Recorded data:
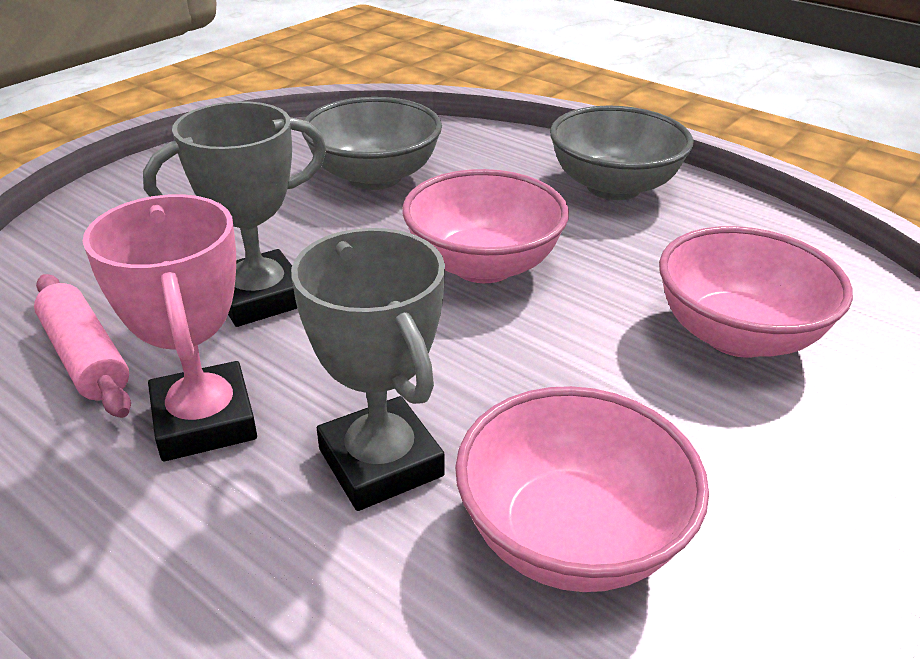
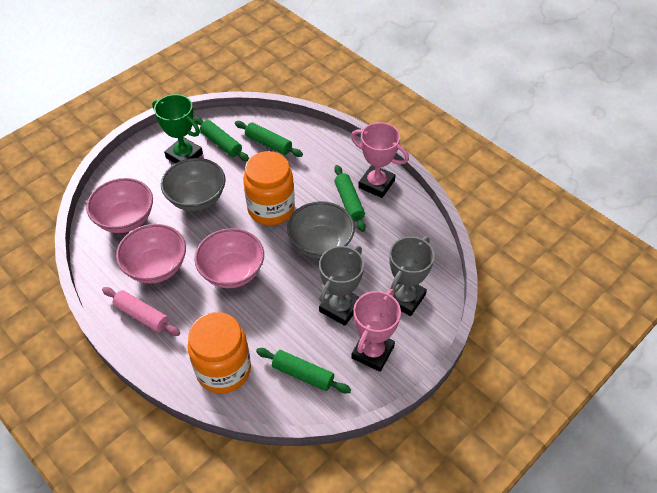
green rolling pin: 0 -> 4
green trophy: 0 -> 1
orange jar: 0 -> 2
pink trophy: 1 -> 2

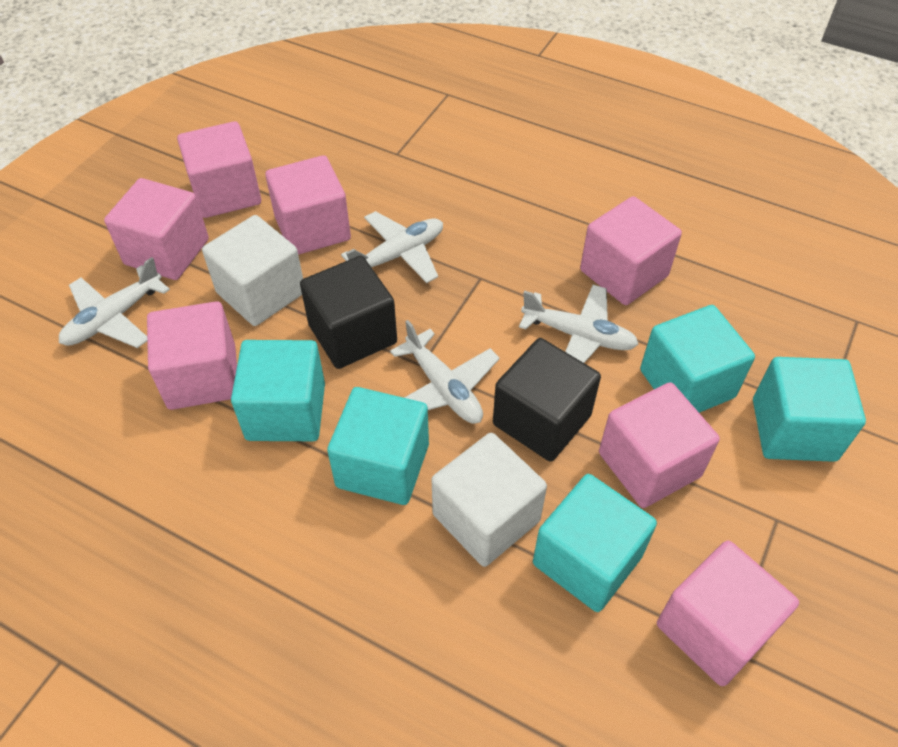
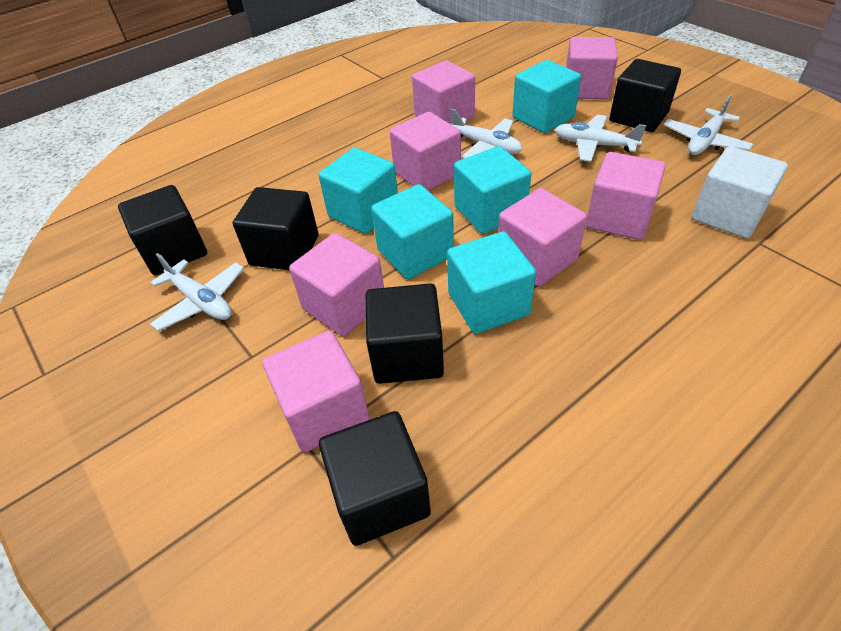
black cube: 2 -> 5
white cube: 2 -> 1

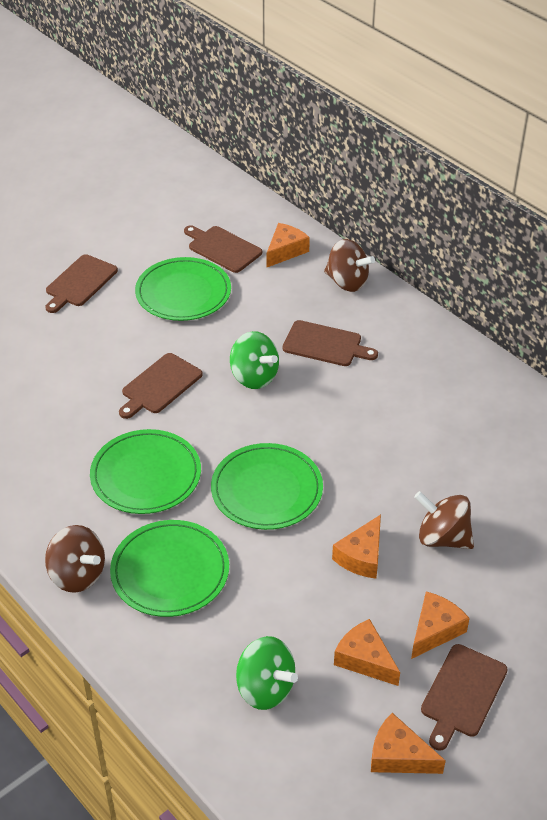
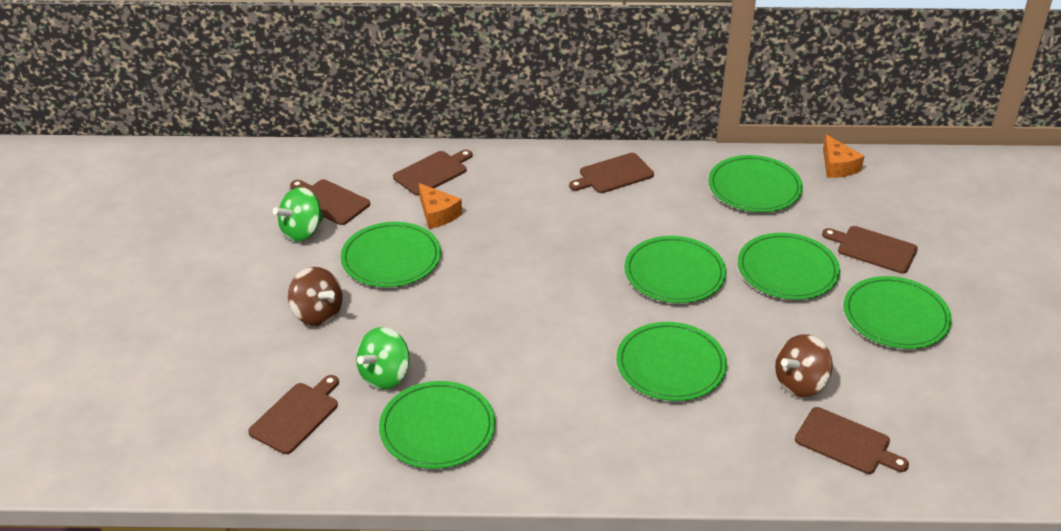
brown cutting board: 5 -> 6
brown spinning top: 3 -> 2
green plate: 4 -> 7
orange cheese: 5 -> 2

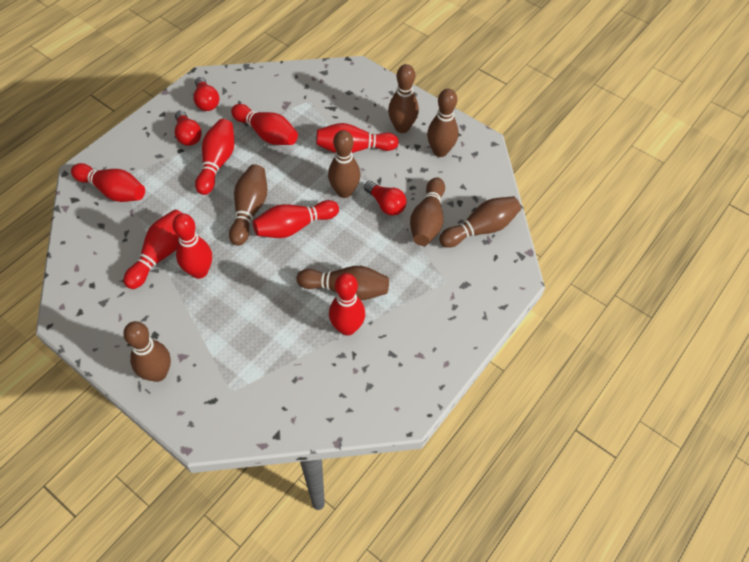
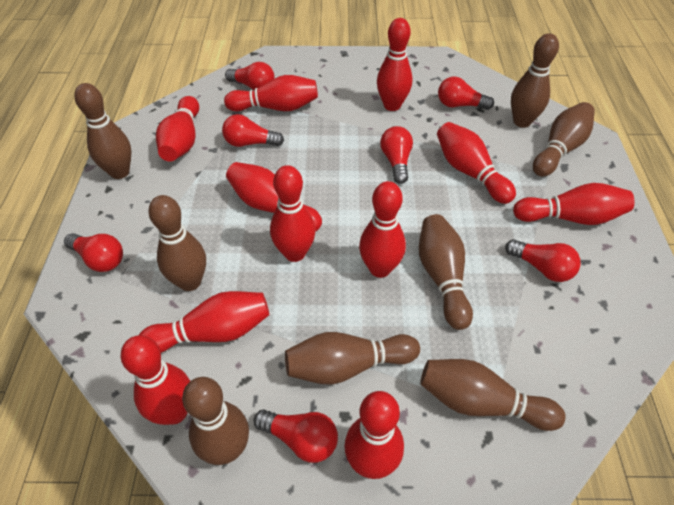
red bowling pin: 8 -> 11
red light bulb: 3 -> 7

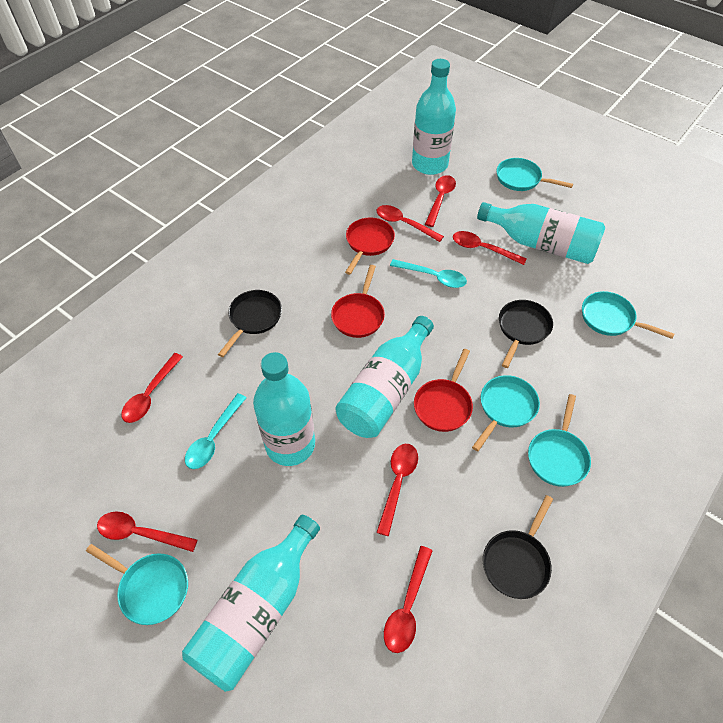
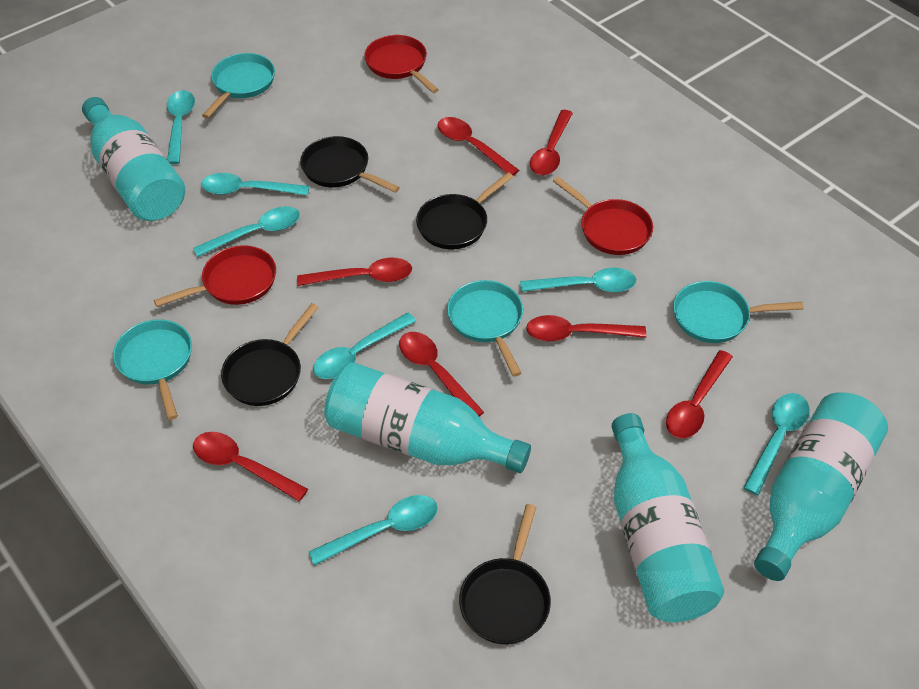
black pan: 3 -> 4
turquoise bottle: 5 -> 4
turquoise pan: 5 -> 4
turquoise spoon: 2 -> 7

## YOUR TASK
Keep every word of the records and none of the pictures when you print them again.

## EXERCISE RESPONSE
green rolling pin: 0 -> 4
green trophy: 0 -> 1
orange jar: 0 -> 2
pink trophy: 1 -> 2

black cube: 2 -> 5
white cube: 2 -> 1

brown cutting board: 5 -> 6
brown spinning top: 3 -> 2
green plate: 4 -> 7
orange cheese: 5 -> 2

red bowling pin: 8 -> 11
red light bulb: 3 -> 7

black pan: 3 -> 4
turquoise bottle: 5 -> 4
turquoise pan: 5 -> 4
turquoise spoon: 2 -> 7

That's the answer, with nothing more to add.